## Collected data
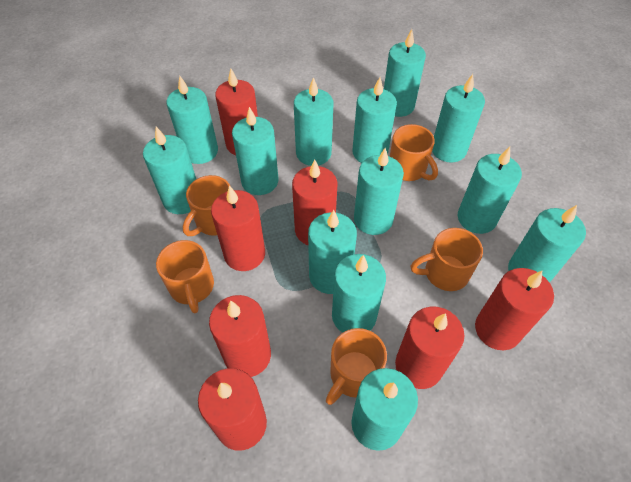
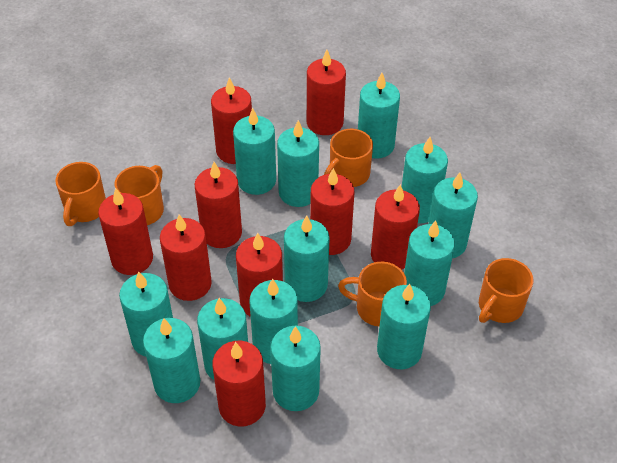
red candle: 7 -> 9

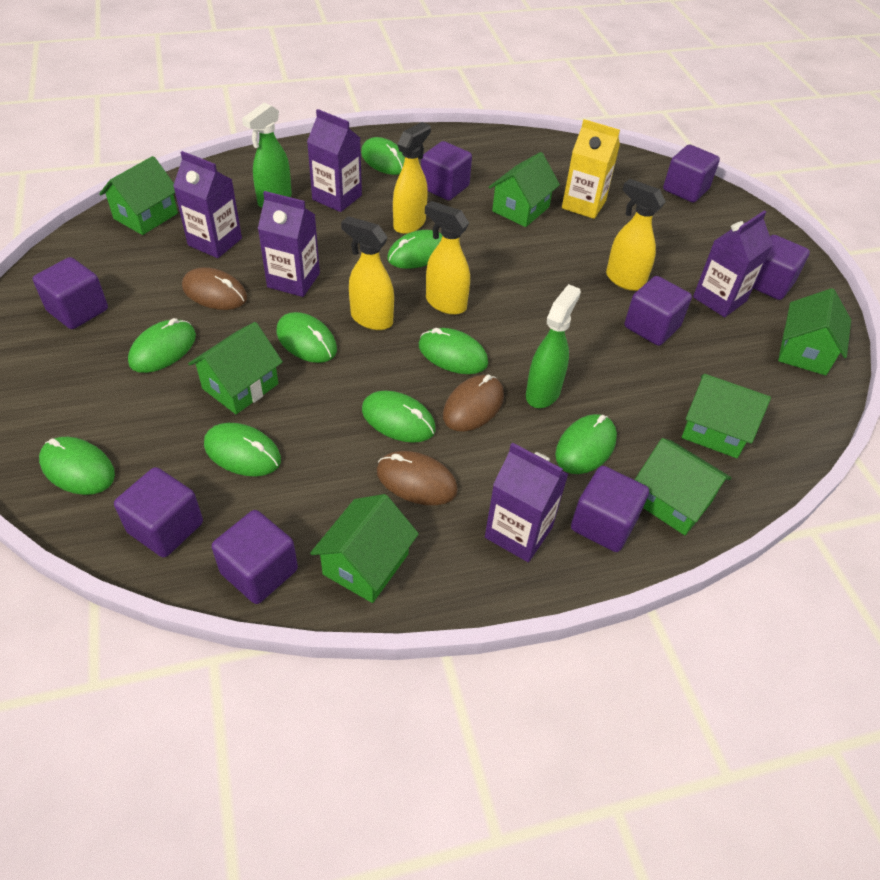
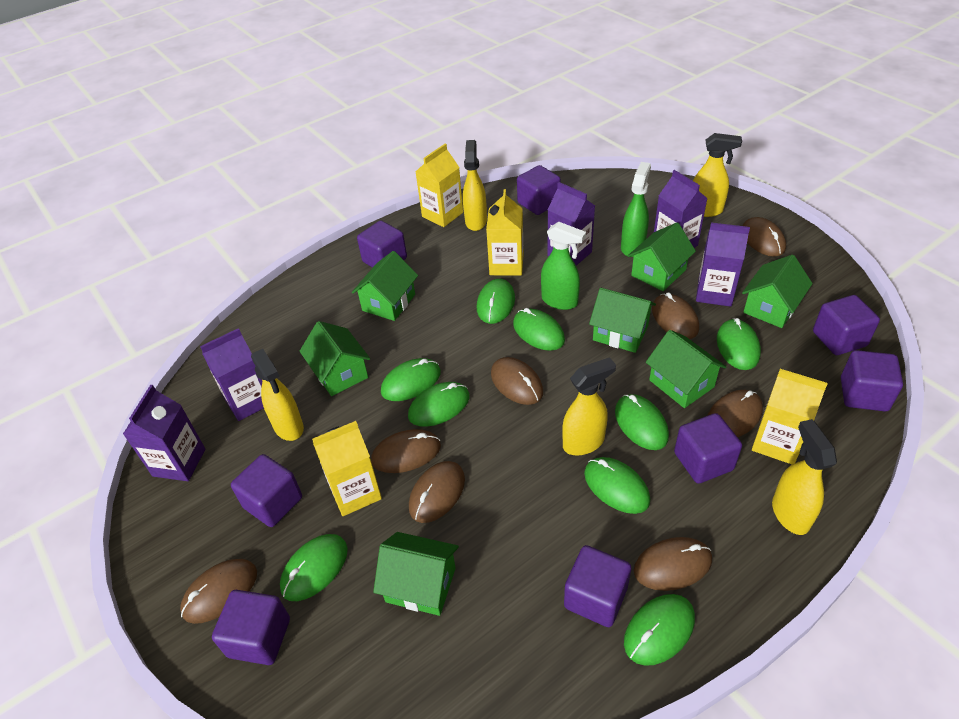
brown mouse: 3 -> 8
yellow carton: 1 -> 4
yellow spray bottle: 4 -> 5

## What to work on
Check each line of the listing above for the string "yellow" and return those that contain it.

## Solution below
yellow carton: 1 -> 4
yellow spray bottle: 4 -> 5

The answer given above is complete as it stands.